[Object tracking records]
────

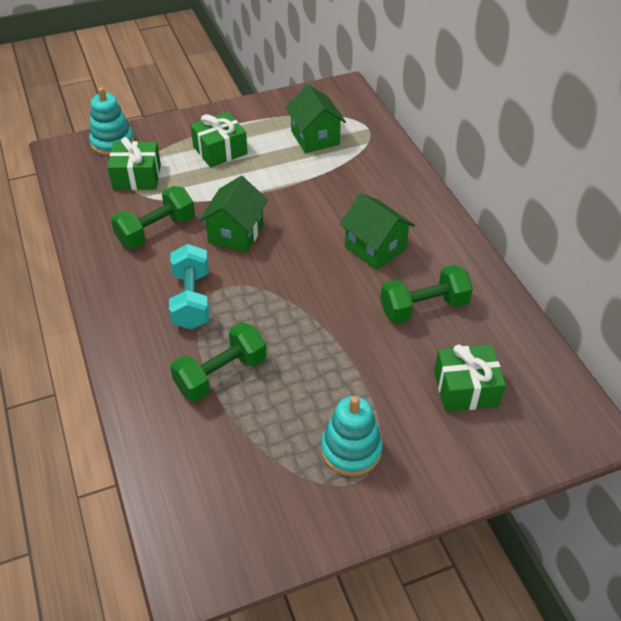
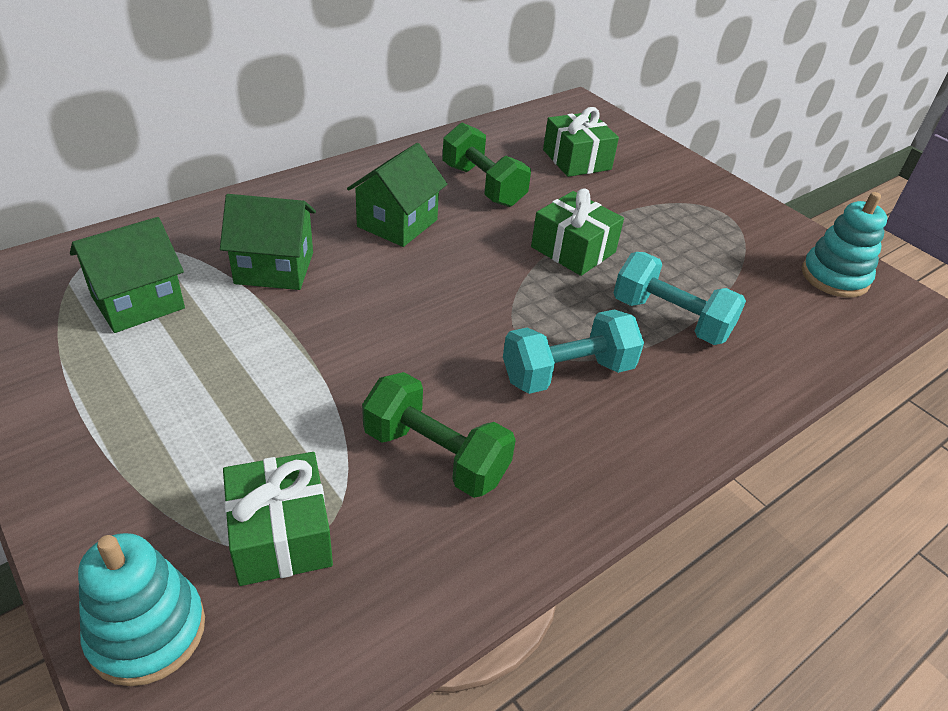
camera: 110 degrees left, 5 degrees down
(220, 150) = (178, 419): green gift -> green gift (573, 249)
(221, 374) = (670, 319): green dumbbell -> turquoise dumbbell
(236, 233) = (410, 353): green house -> green house (274, 268)
(351, 450) = (693, 217): turquoise stacking toy -> turquoise stacking toy (834, 277)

────

▶ Task objective
Give every record again word for word, pictures excluded.

▶ Output for this exercise
camera: 110 degrees left, 5 degrees down
(220, 150) = (178, 419): green gift -> green gift (573, 249)
(221, 374) = (670, 319): green dumbbell -> turquoise dumbbell
(236, 233) = (410, 353): green house -> green house (274, 268)
(351, 450) = (693, 217): turquoise stacking toy -> turquoise stacking toy (834, 277)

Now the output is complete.